● **WHAT YOU ARE ASKED TO DO**
In your copy of the listing below, reproduce each word exactly and include no pictures.

● **DATA PROVIDED**

++++++++

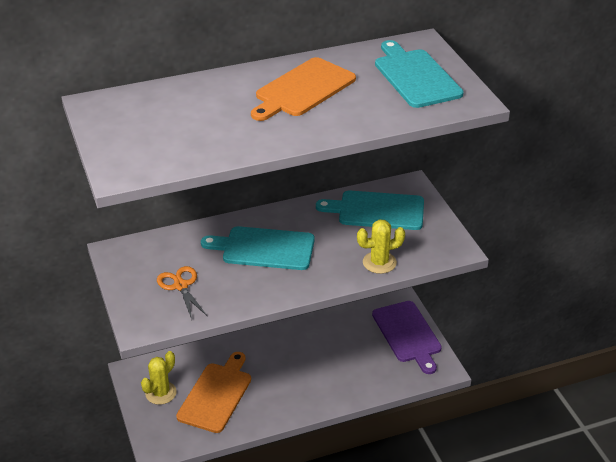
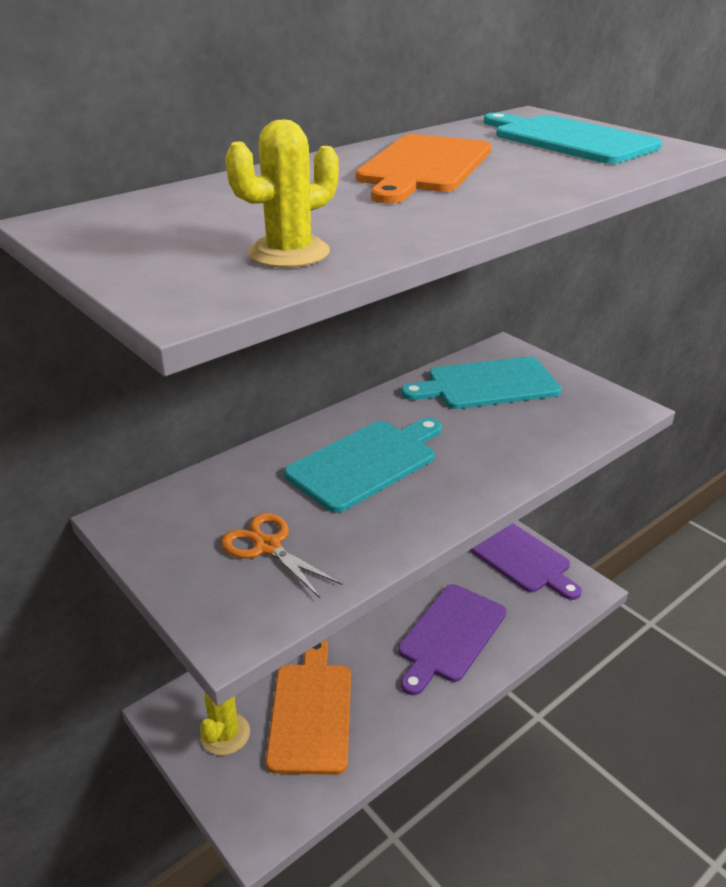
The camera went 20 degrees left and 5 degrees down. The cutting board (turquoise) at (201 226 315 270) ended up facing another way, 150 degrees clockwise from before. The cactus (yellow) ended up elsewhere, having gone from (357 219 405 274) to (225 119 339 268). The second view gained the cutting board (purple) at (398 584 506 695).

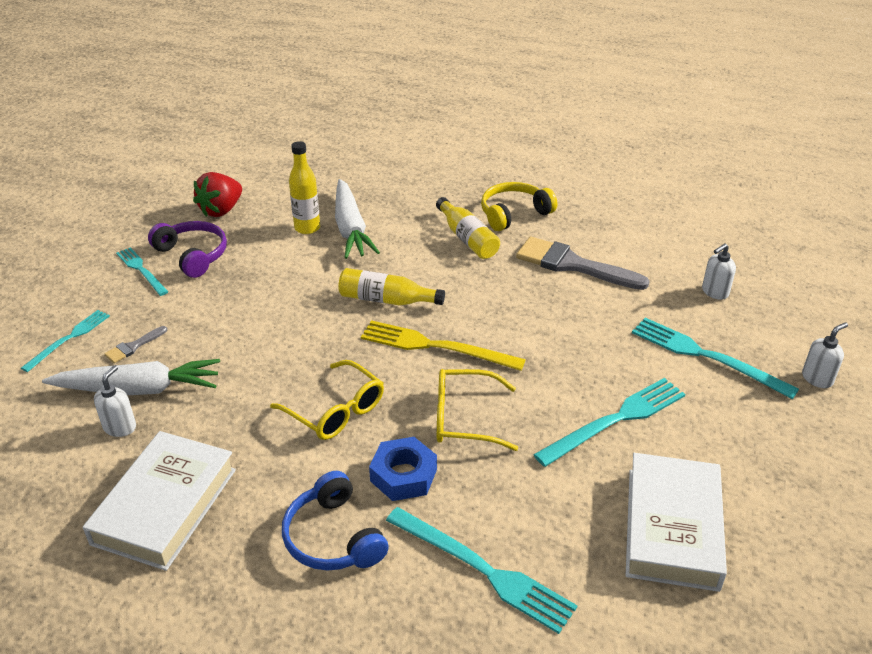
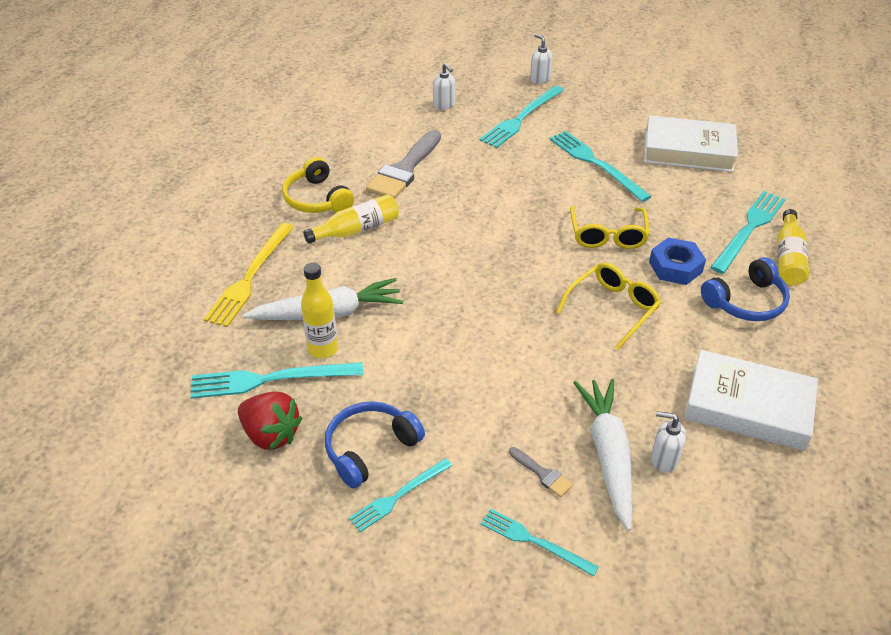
The camera went 90 degrees left and 5 degrees up. What was the headphones (purple) at (148 221 227 278) turned into the headphones (blue) at (325 401 425 488). The bottle (yellow) ended up elsewhere, having gone from (338 268 445 305) to (777 209 809 285). The fork (yellow) ended up elsewhere, having gone from (361 320 526 371) to (204 223 294 327). The second view gained the fork (turquoise) at (190 362 363 399).

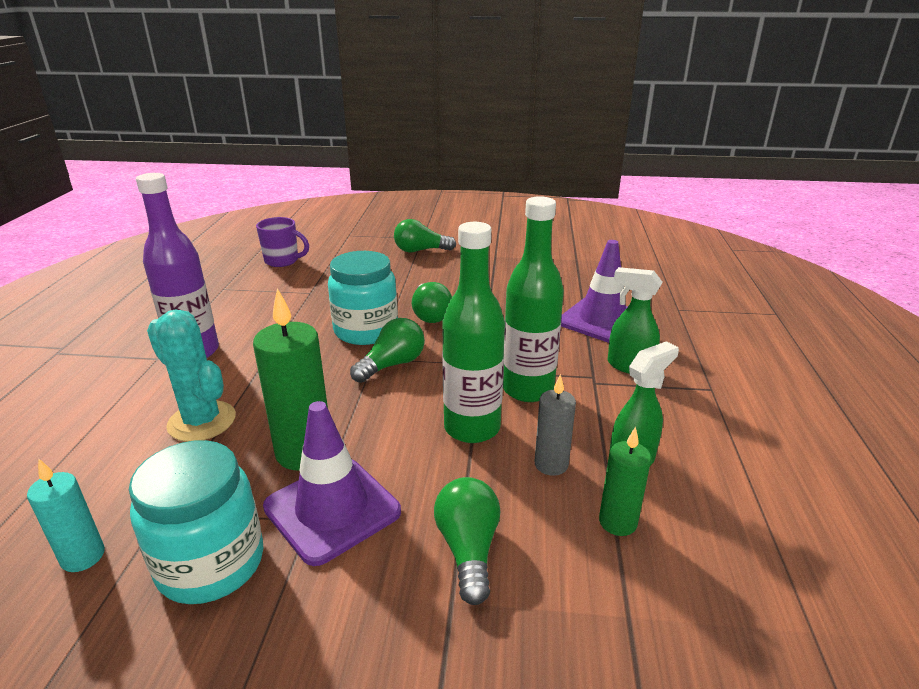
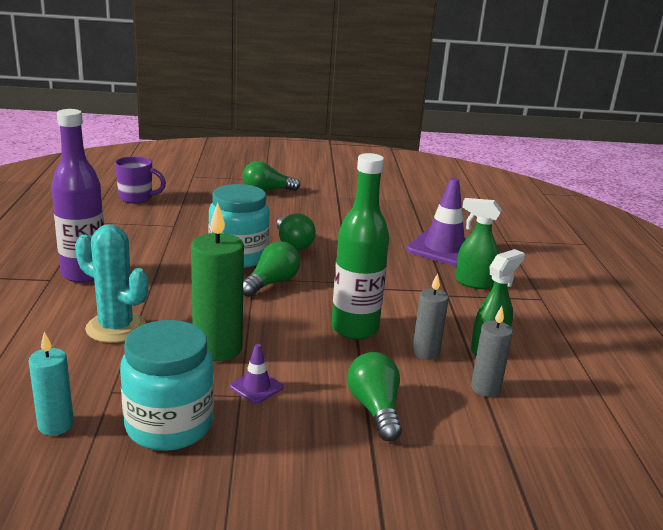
The camera went 10 degrees left and 5 degrees down. The size of the traffic cone (purple) at (263 401 401 566) changed by a factor of 0.46. The second view lost the bottle (green) at (503 196 564 402). What was the candle (green) at (599 427 651 536) turned into the candle (grey) at (471 306 513 397).

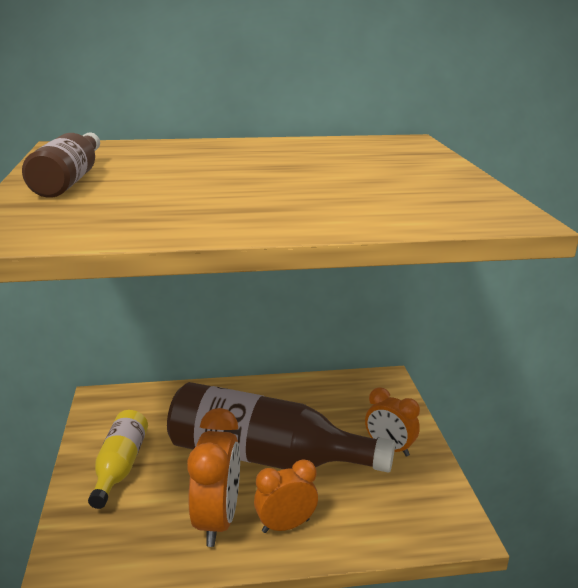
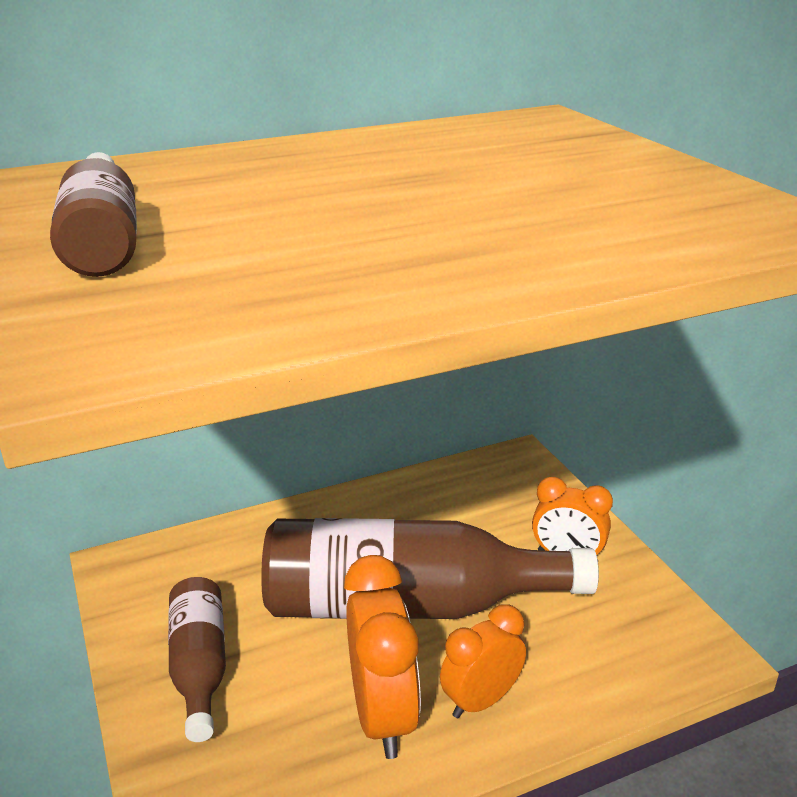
The camera went 15 degrees left and 5 degrees up. What was the bottle (yellow) at (88 410 148 509) turned into the bottle (brown) at (168 577 226 742).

++++++++

● **TASK SOLUTION**
The camera went 20 degrees left and 5 degrees down. The cutting board (turquoise) at (201 226 315 270) ended up facing another way, 150 degrees clockwise from before. The cactus (yellow) ended up elsewhere, having gone from (357 219 405 274) to (225 119 339 268). The second view gained the cutting board (purple) at (398 584 506 695).

The camera went 90 degrees left and 5 degrees up. What was the headphones (purple) at (148 221 227 278) turned into the headphones (blue) at (325 401 425 488). The bottle (yellow) ended up elsewhere, having gone from (338 268 445 305) to (777 209 809 285). The fork (yellow) ended up elsewhere, having gone from (361 320 526 371) to (204 223 294 327). The second view gained the fork (turquoise) at (190 362 363 399).

The camera went 10 degrees left and 5 degrees down. The size of the traffic cone (purple) at (263 401 401 566) changed by a factor of 0.46. The second view lost the bottle (green) at (503 196 564 402). What was the candle (green) at (599 427 651 536) turned into the candle (grey) at (471 306 513 397).

The camera went 15 degrees left and 5 degrees up. What was the bottle (yellow) at (88 410 148 509) turned into the bottle (brown) at (168 577 226 742).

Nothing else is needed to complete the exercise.